#### Written request
Copy out every line of the records word for word, leaving out the pictures.

▼

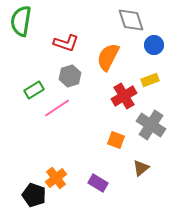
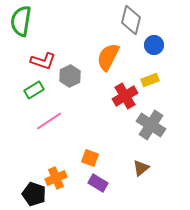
gray diamond: rotated 32 degrees clockwise
red L-shape: moved 23 px left, 18 px down
gray hexagon: rotated 10 degrees counterclockwise
red cross: moved 1 px right
pink line: moved 8 px left, 13 px down
orange square: moved 26 px left, 18 px down
orange cross: rotated 15 degrees clockwise
black pentagon: moved 1 px up
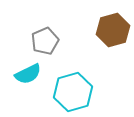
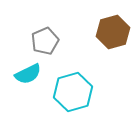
brown hexagon: moved 2 px down
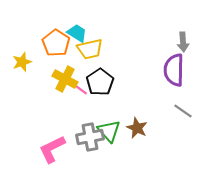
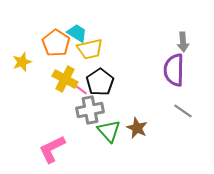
gray cross: moved 27 px up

▲

#### The output
gray diamond: rotated 32 degrees clockwise
red L-shape: moved 23 px left, 18 px down
gray hexagon: rotated 10 degrees counterclockwise
red cross: moved 1 px right
pink line: moved 8 px left, 13 px down
orange square: moved 26 px left, 18 px down
orange cross: rotated 15 degrees clockwise
black pentagon: moved 1 px up
brown hexagon: moved 2 px down
gray cross: moved 27 px up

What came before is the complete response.